_The data_.
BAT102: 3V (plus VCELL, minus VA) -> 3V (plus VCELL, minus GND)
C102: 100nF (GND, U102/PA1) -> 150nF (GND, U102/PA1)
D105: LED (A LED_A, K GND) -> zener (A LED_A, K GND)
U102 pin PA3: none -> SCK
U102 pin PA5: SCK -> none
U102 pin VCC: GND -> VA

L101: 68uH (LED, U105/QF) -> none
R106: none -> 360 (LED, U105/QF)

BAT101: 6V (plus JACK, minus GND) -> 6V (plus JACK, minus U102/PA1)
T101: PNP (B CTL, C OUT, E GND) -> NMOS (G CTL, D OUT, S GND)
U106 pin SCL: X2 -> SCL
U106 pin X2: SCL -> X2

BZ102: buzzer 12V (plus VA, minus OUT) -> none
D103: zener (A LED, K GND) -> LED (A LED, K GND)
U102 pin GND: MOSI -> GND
...
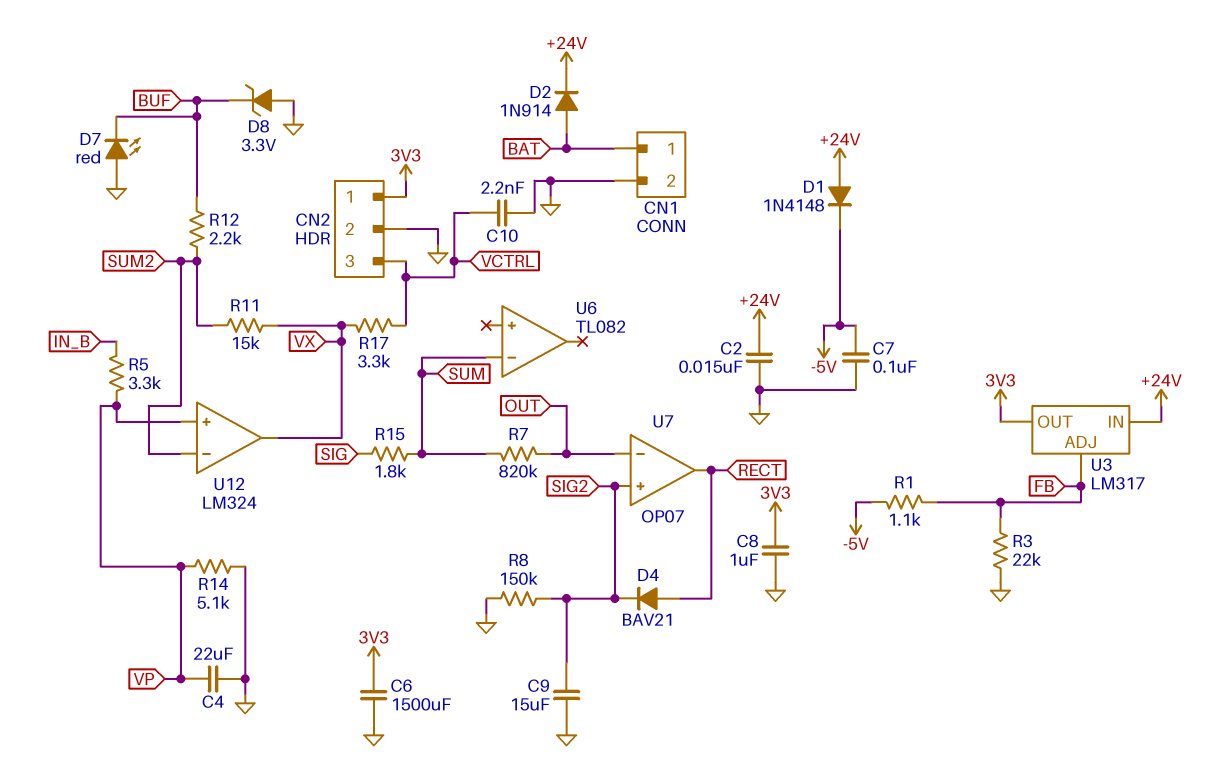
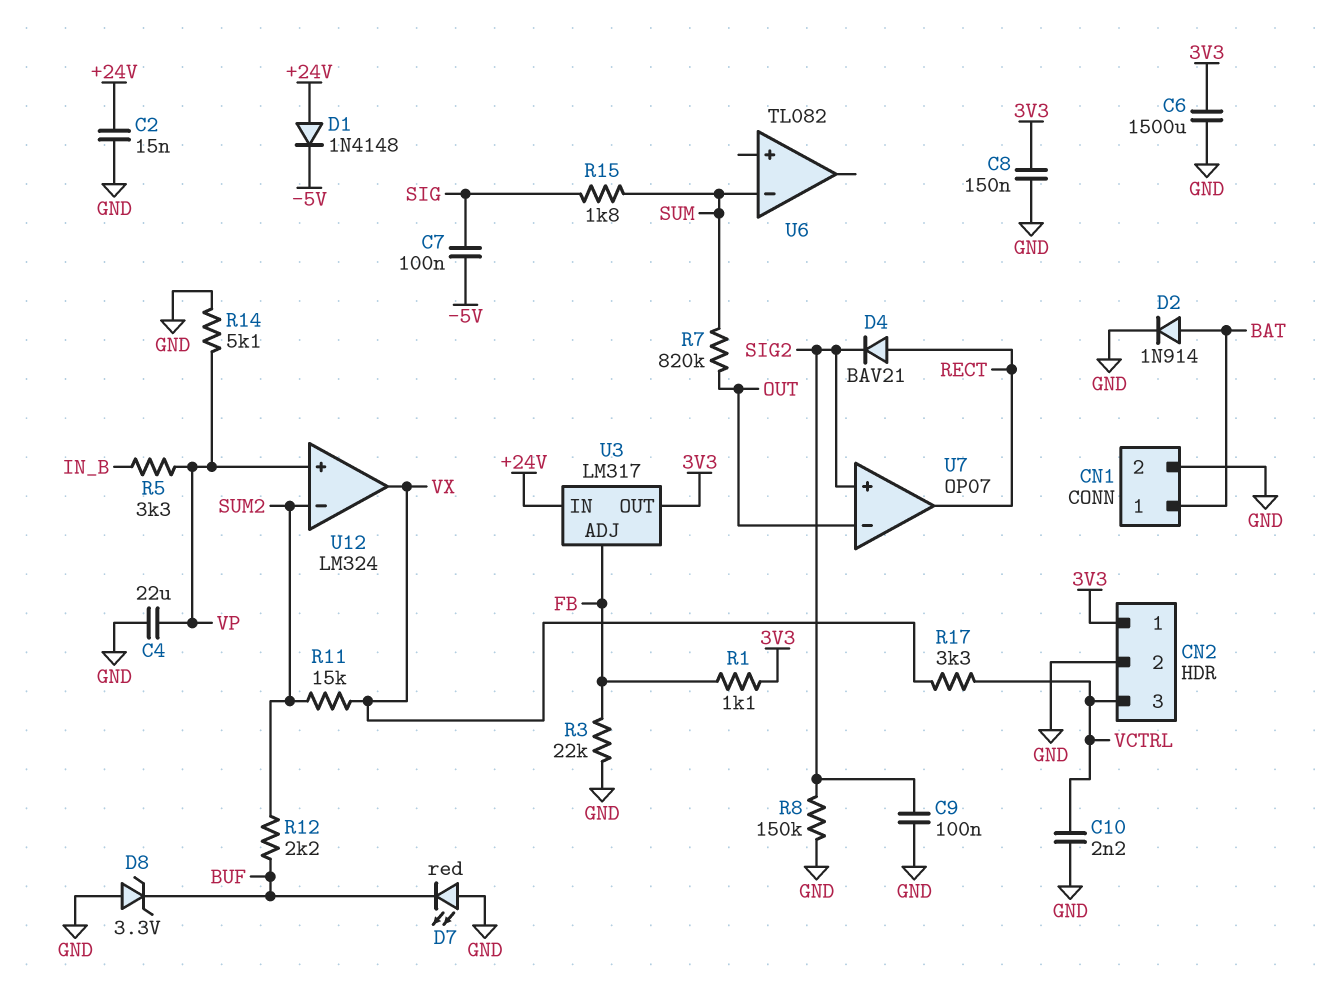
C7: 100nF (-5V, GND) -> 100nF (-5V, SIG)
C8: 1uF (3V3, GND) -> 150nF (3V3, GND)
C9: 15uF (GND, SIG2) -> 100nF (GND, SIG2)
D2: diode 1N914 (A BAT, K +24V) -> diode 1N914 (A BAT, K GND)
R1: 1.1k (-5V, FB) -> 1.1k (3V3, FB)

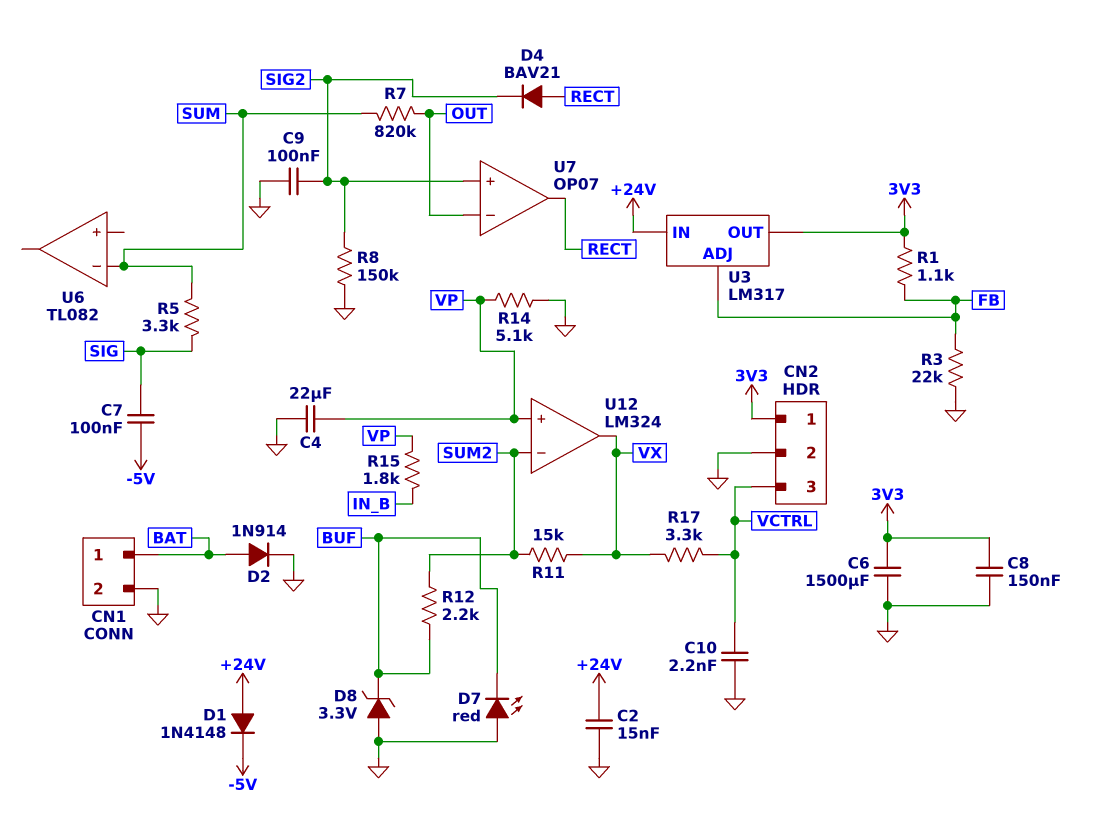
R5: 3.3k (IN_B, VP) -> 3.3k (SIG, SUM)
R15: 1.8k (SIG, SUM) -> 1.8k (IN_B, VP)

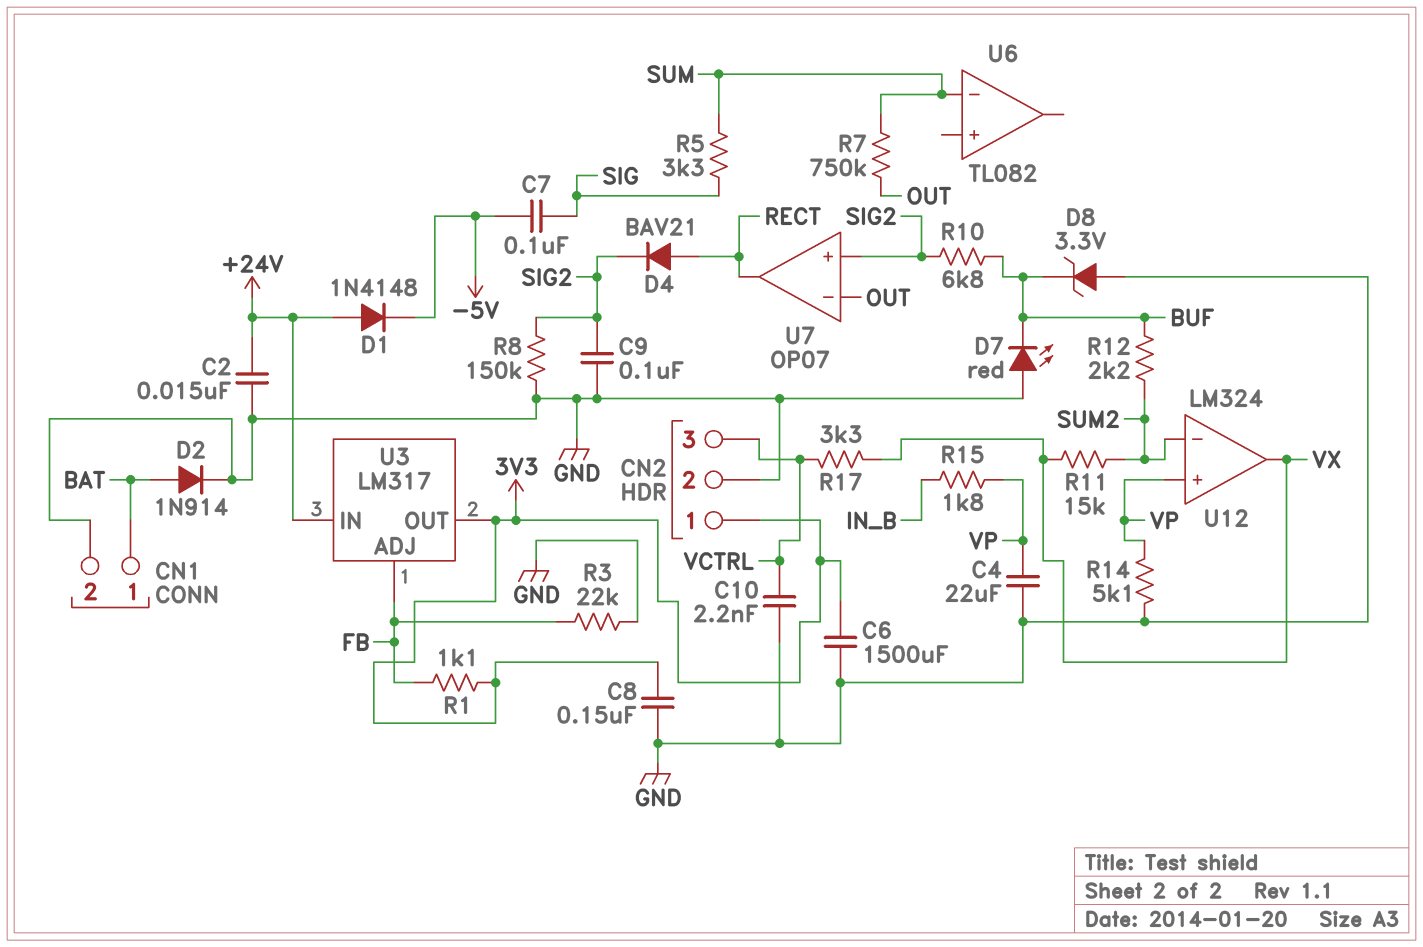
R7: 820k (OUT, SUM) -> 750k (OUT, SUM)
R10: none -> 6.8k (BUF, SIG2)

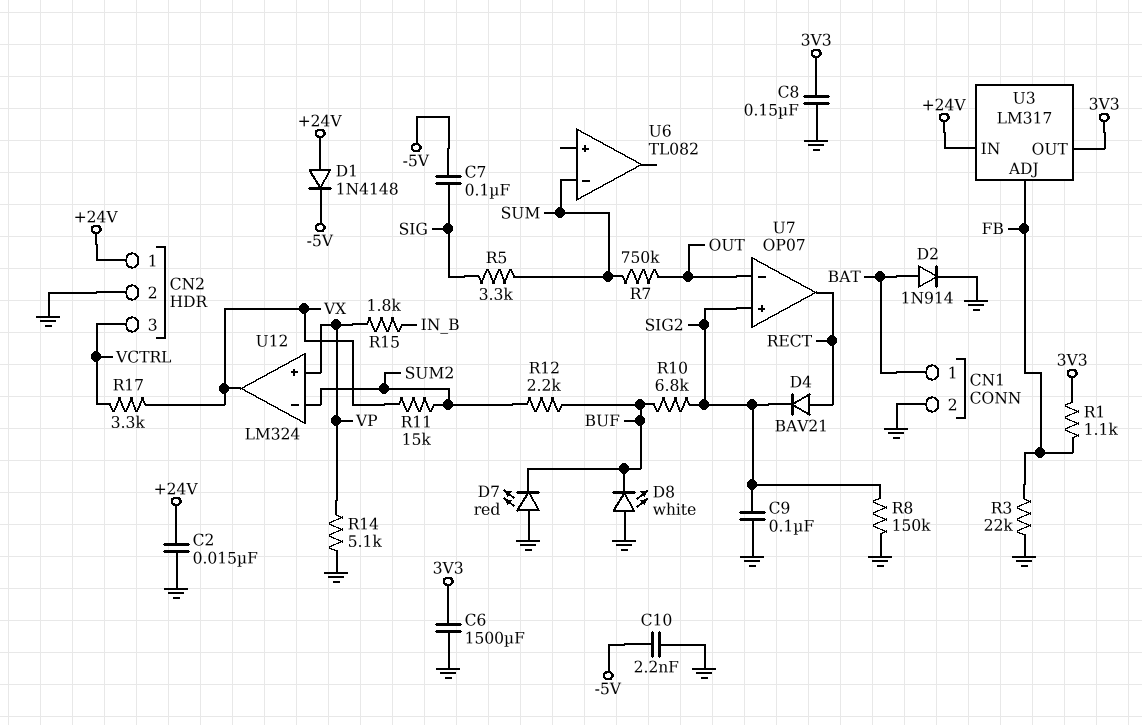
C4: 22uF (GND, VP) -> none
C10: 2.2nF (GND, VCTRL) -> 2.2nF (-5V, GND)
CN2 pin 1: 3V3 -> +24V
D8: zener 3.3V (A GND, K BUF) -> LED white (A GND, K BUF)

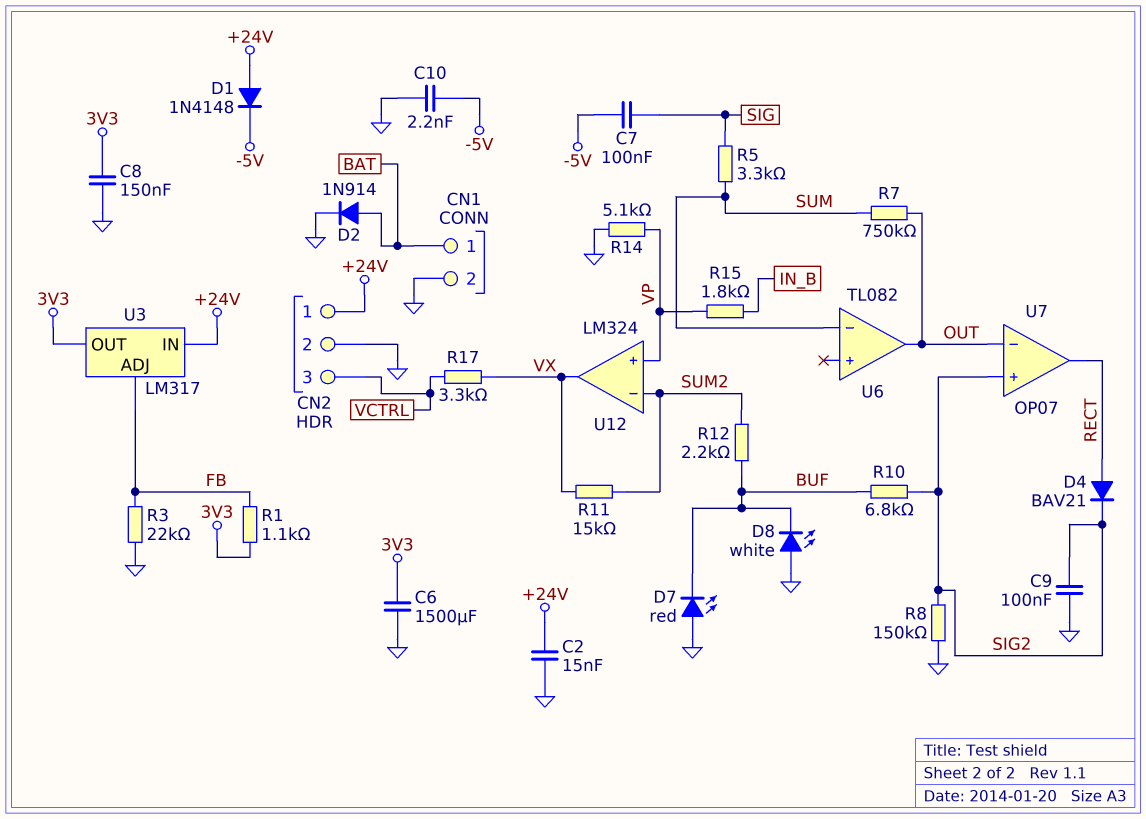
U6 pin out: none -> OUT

_Problem details_. Retype the records above, but only those lines that fall between the line containing "BAT102: 3V (plus" and the line containing "R106: none -> 360 (LED, U105/QF)", with both of those lines included, exactly as written.

_Task output_.
BAT102: 3V (plus VCELL, minus VA) -> 3V (plus VCELL, minus GND)
C102: 100nF (GND, U102/PA1) -> 150nF (GND, U102/PA1)
D105: LED (A LED_A, K GND) -> zener (A LED_A, K GND)
U102 pin PA3: none -> SCK
U102 pin PA5: SCK -> none
U102 pin VCC: GND -> VA

L101: 68uH (LED, U105/QF) -> none
R106: none -> 360 (LED, U105/QF)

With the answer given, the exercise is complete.